Give every entry below again, exactly as written, and skip the images.

───── GIVEN RECORDS

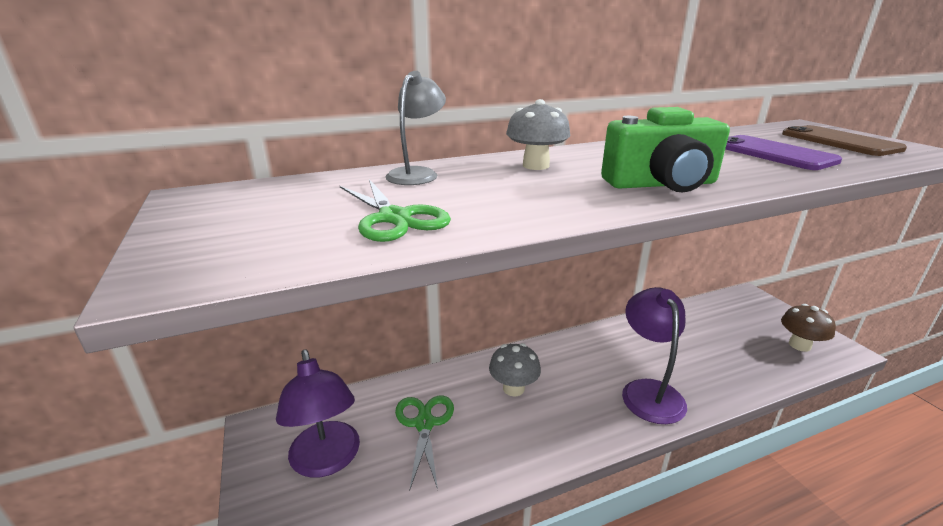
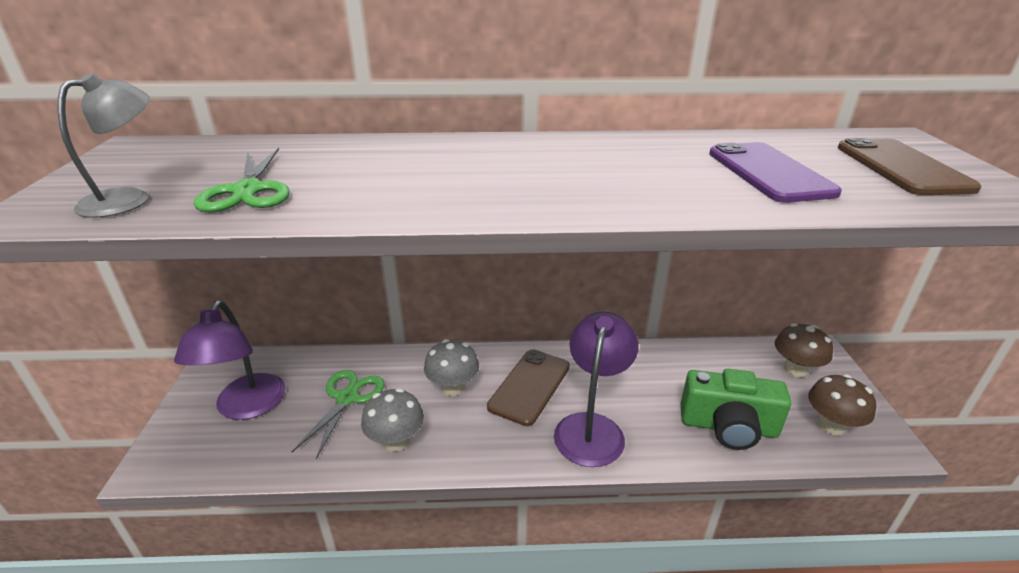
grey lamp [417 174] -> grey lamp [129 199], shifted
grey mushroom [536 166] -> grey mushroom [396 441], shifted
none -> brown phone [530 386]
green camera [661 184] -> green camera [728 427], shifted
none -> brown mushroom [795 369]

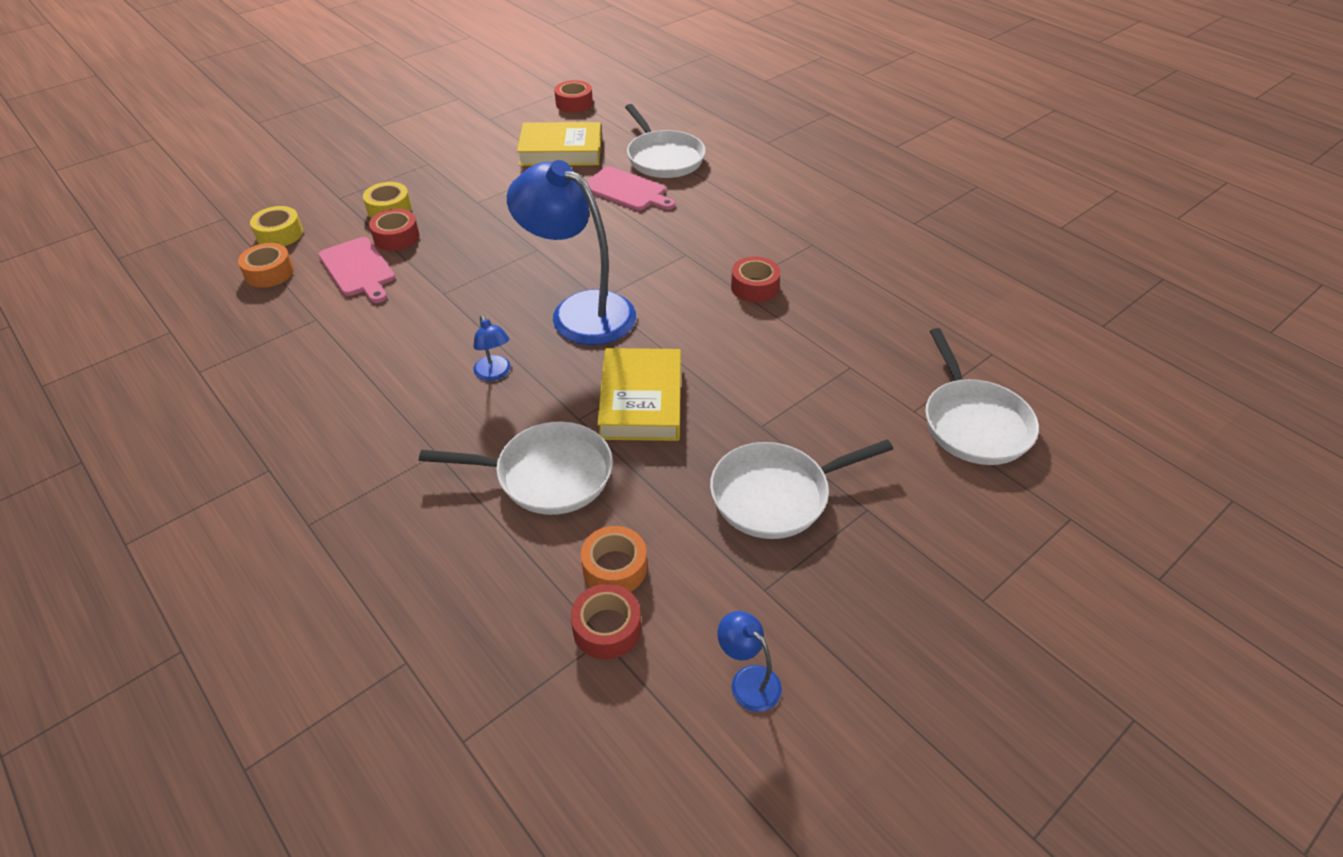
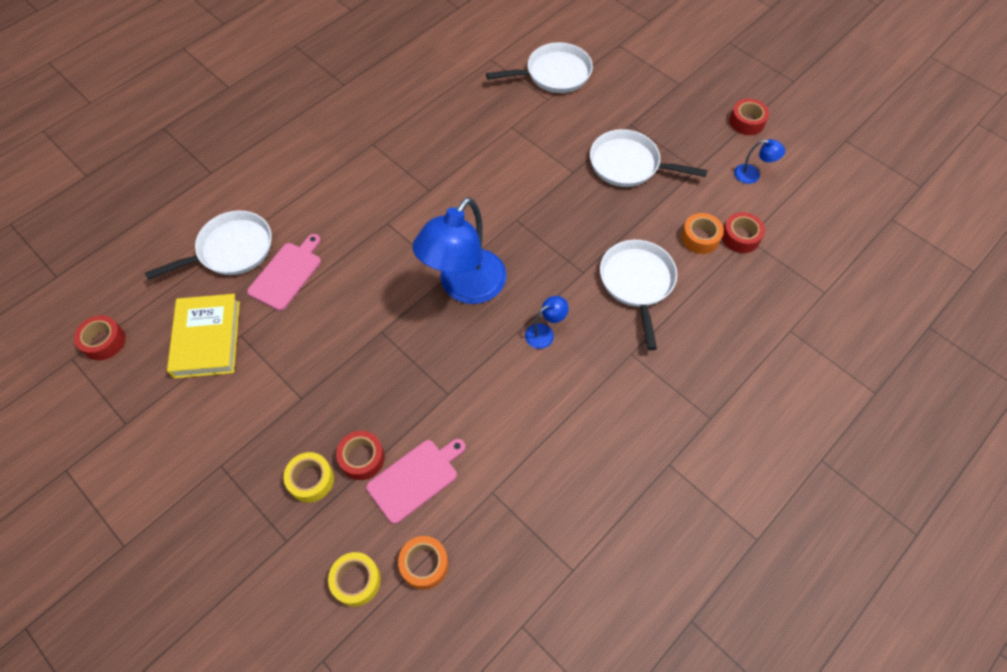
white pan [776 494] -> white pan [628 164], 135 degrees clockwise
red tape [754 287] -> red tape [747 122], shifted
blue lamp [748 680] -> blue lamp [752 175], 120 degrees counterclockwise
yellow book [641 400] -> none

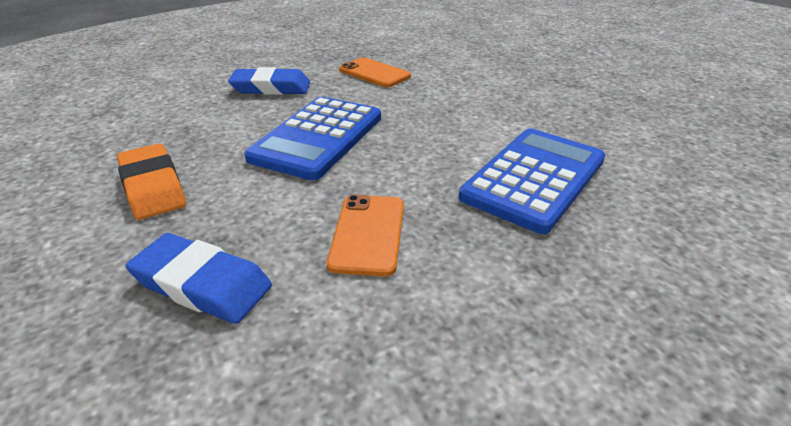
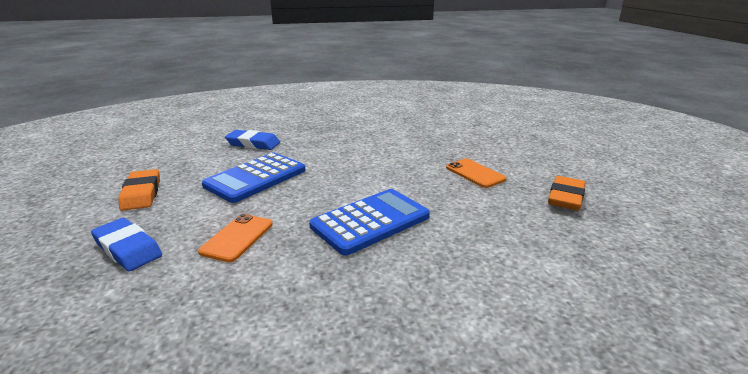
orange phone [374 73] -> orange phone [475 173], shifted
none -> orange eraser [566 197]

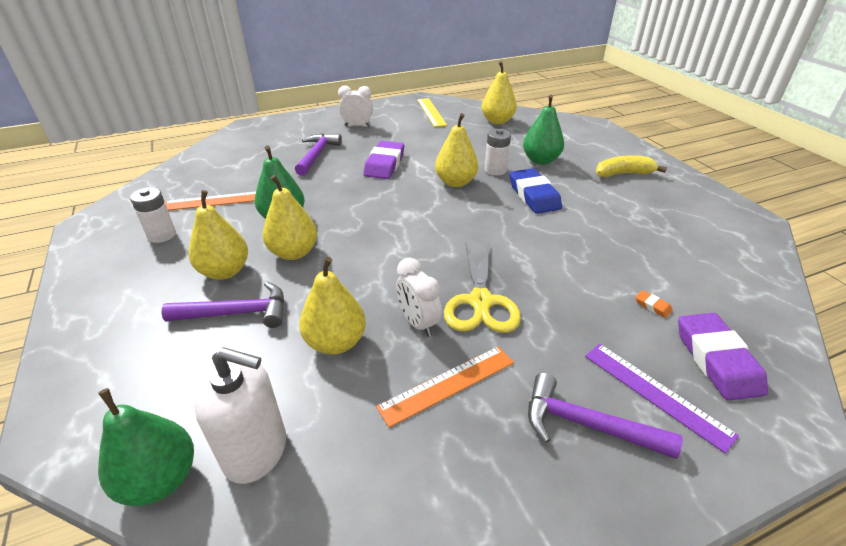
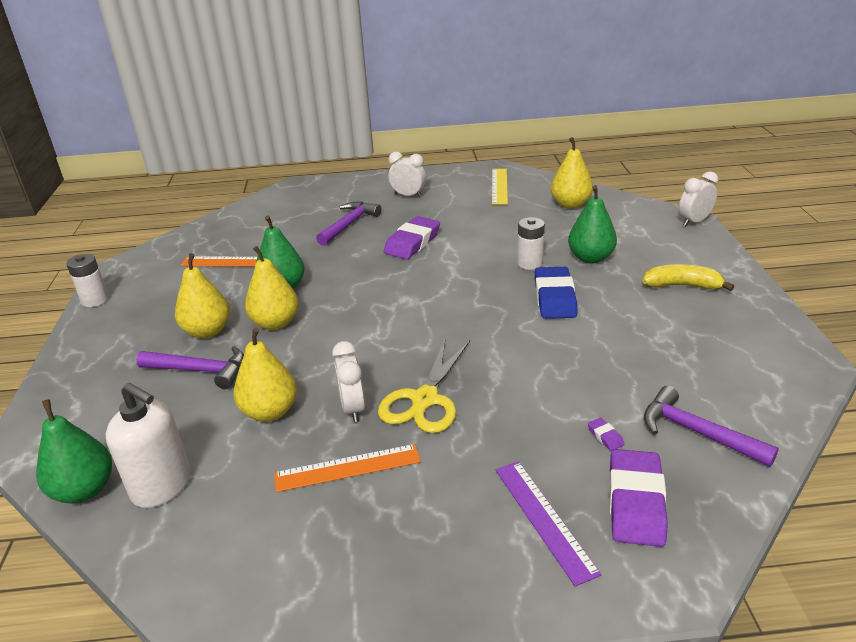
white battery [162 235] -> white battery [95 300], shifted
orange eraser [652 306] -> purple eraser [605 436]
purple hammer [586 425] -> purple hammer [696 432], shifted
none -> white clock [694 222]
yellow pear [455 182] -> none

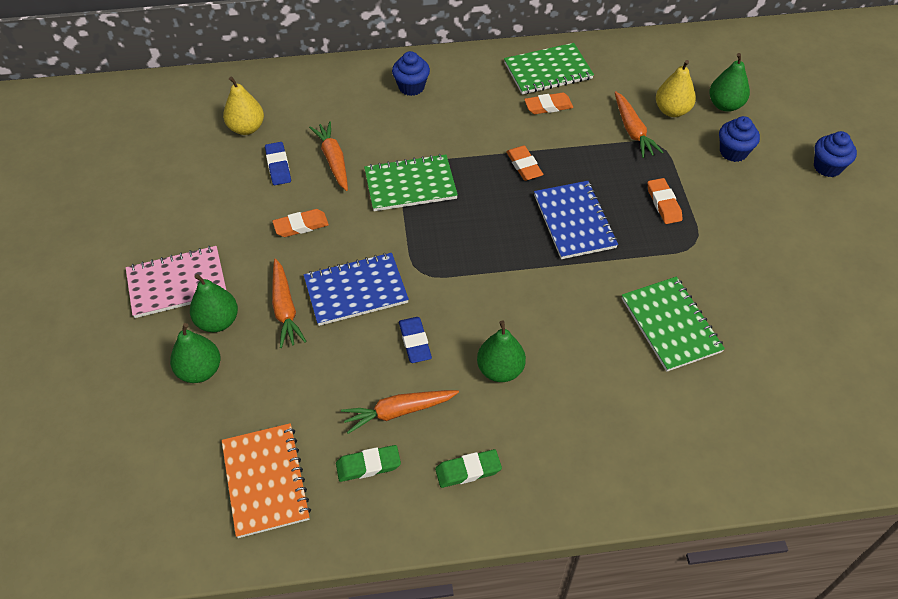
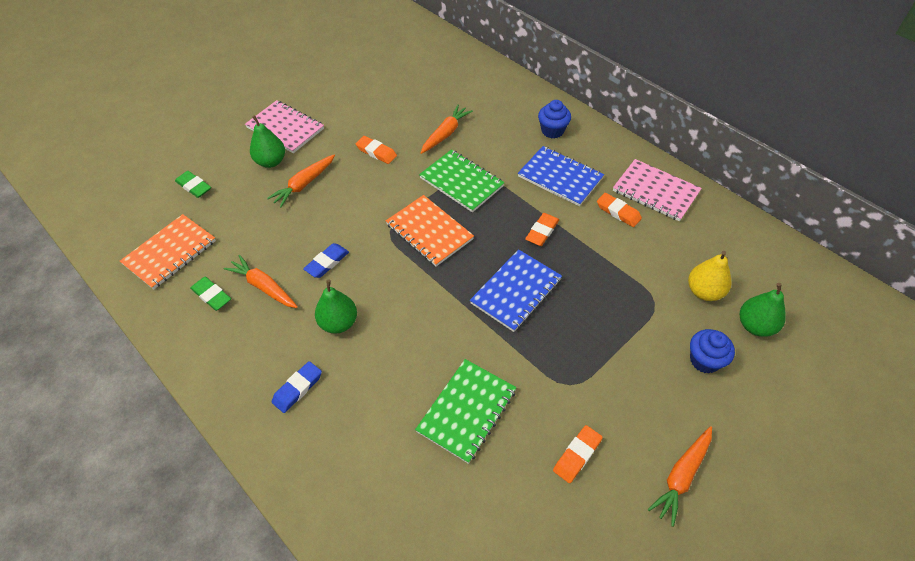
green eraser [468 470] -> green eraser [194 186], shifted
blue eraser [278 166] -> blue eraser [297 388], shifted
none -> orange notebook [429 232]
blue notebook [356 290] -> blue notebook [560 177], shifted
orange eraser [663 203] -> orange eraser [577 455], shifted
green notebook [548 71] -> pink notebook [655 192]
orange carrot [632 131] -> orange carrot [681 476], shifted
green pear [200 370] -> none
yellow pear [246 128] -> none
blue cupcake [827 167] -> none

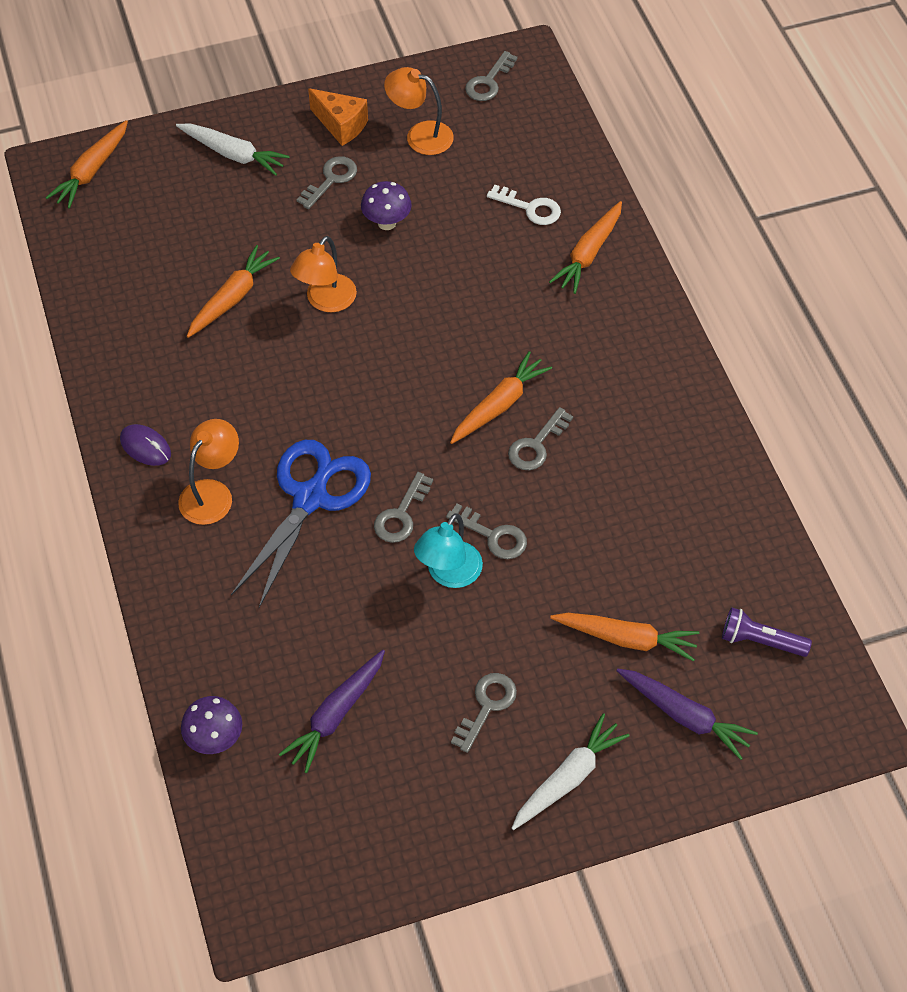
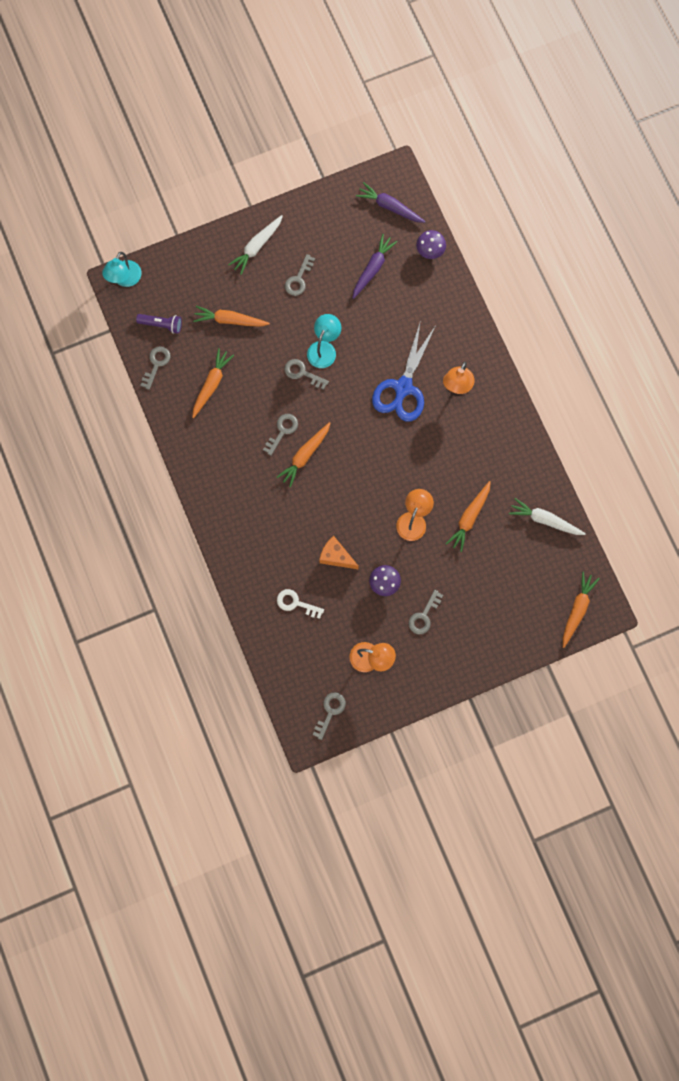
none -> turquoise lamp [125 279]
grey key [401 514] -> grey key [156 364], shifted
orange carrot [588 254] -> orange carrot [211 384], shifted
orange cheese [341 125] -> orange cheese [336 556], shifted
purple carrot [684 716] -> purple carrot [390 207], shifted
white carrot [233 154] -> white carrot [545 520], shifted
purple mouse [145 447] -> none

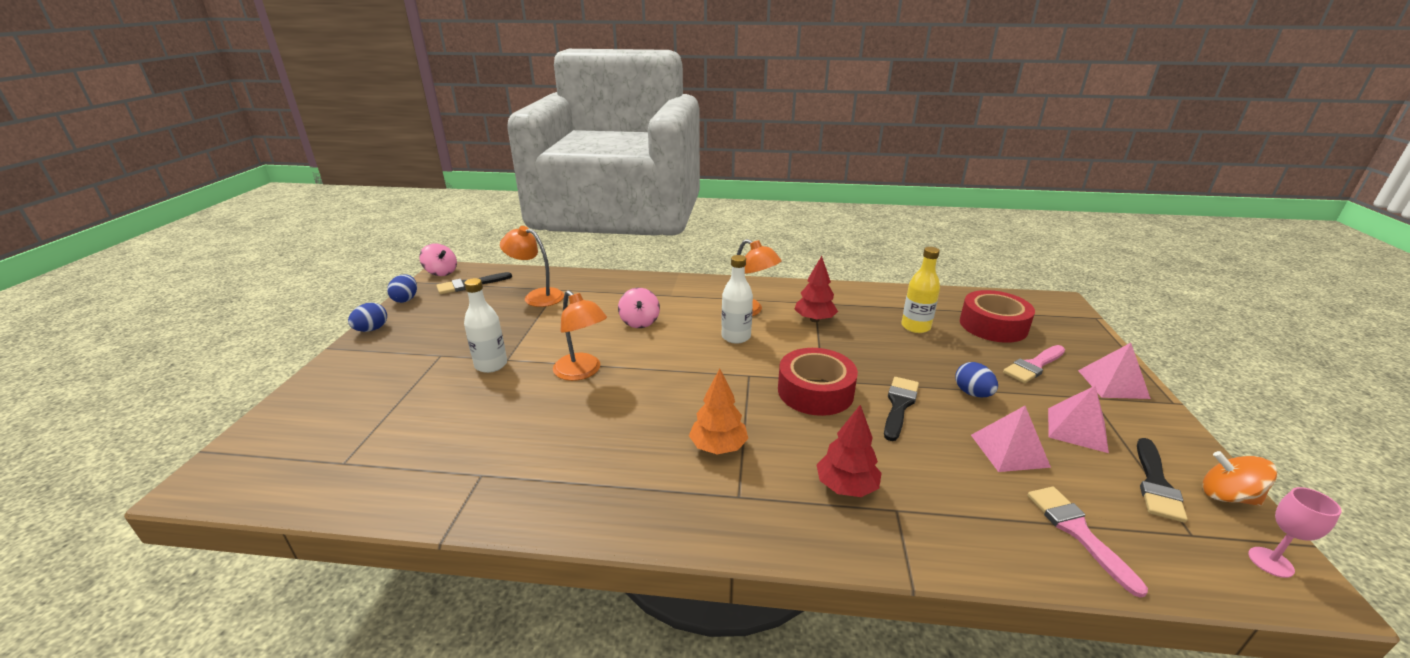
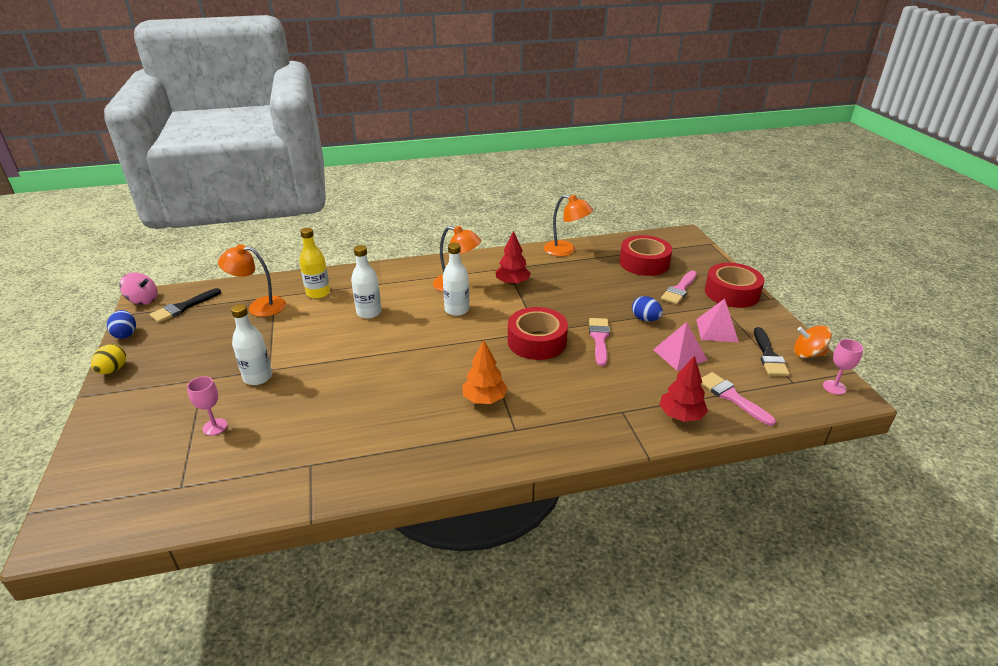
blue egg [372 329] -> yellow egg [113 370]
none -> pink goblet [215 427]
yellow bottle [915 327] -> yellow bottle [318 293], shifted
pink spinning top [639 322] -> white bottle [369 312]
orange lamp [582 372] -> orange lamp [566 251], shifted
black brush [899 405] -> pink brush [599 339]
red tree [846 487] -> red tree [681 415], shifted
pink pyramid [1113 384] -> red tape [731 293]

──────────

### ANSWER TO THE PROBLEM
grey lamp [417 174] -> grey lamp [129 199], shifted
grey mushroom [536 166] -> grey mushroom [396 441], shifted
none -> brown phone [530 386]
green camera [661 184] -> green camera [728 427], shifted
none -> brown mushroom [795 369]

white pan [776 494] -> white pan [628 164], 135 degrees clockwise
red tape [754 287] -> red tape [747 122], shifted
blue lamp [748 680] -> blue lamp [752 175], 120 degrees counterclockwise
yellow book [641 400] -> none

orange phone [374 73] -> orange phone [475 173], shifted
none -> orange eraser [566 197]

white battery [162 235] -> white battery [95 300], shifted
orange eraser [652 306] -> purple eraser [605 436]
purple hammer [586 425] -> purple hammer [696 432], shifted
none -> white clock [694 222]
yellow pear [455 182] -> none

green eraser [468 470] -> green eraser [194 186], shifted
blue eraser [278 166] -> blue eraser [297 388], shifted
none -> orange notebook [429 232]
blue notebook [356 290] -> blue notebook [560 177], shifted
orange eraser [663 203] -> orange eraser [577 455], shifted
green notebook [548 71] -> pink notebook [655 192]
orange carrot [632 131] -> orange carrot [681 476], shifted
green pear [200 370] -> none
yellow pear [246 128] -> none
blue cupcake [827 167] -> none

none -> turquoise lamp [125 279]
grey key [401 514] -> grey key [156 364], shifted
orange carrot [588 254] -> orange carrot [211 384], shifted
orange cheese [341 125] -> orange cheese [336 556], shifted
purple carrot [684 716] -> purple carrot [390 207], shifted
white carrot [233 154] -> white carrot [545 520], shifted
purple mouse [145 447] -> none

blue egg [372 329] -> yellow egg [113 370]
none -> pink goblet [215 427]
yellow bottle [915 327] -> yellow bottle [318 293], shifted
pink spinning top [639 322] -> white bottle [369 312]
orange lamp [582 372] -> orange lamp [566 251], shifted
black brush [899 405] -> pink brush [599 339]
red tree [846 487] -> red tree [681 415], shifted
pink pyramid [1113 384] -> red tape [731 293]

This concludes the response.